» **Task description**: Which of the lines in the data below contain the string "none"? Copy each of them.

» **Material shown**:
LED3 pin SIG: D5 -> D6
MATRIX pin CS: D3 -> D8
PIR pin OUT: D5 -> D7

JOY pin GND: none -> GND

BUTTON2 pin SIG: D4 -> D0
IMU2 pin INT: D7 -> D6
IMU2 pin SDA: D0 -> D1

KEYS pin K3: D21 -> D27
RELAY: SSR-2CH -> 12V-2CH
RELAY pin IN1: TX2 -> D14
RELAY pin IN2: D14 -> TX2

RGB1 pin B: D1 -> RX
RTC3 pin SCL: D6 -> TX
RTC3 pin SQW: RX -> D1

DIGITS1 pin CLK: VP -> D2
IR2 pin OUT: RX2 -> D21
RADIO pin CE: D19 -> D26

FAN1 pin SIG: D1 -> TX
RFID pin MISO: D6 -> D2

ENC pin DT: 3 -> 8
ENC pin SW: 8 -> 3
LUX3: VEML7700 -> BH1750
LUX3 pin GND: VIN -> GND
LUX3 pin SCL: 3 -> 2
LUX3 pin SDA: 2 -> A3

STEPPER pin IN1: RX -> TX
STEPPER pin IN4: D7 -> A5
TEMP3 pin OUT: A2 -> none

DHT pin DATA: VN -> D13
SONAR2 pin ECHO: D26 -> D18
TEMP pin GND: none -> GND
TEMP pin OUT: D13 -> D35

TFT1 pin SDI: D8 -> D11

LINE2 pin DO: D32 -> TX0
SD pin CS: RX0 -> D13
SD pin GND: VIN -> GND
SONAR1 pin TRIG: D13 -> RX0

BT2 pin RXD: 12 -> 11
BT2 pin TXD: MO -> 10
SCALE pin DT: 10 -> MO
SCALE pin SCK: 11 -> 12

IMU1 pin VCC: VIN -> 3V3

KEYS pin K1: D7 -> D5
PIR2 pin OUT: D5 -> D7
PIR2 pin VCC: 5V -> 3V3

» **Worked solution**:
JOY pin GND: none -> GND
TEMP3 pin OUT: A2 -> none
TEMP pin GND: none -> GND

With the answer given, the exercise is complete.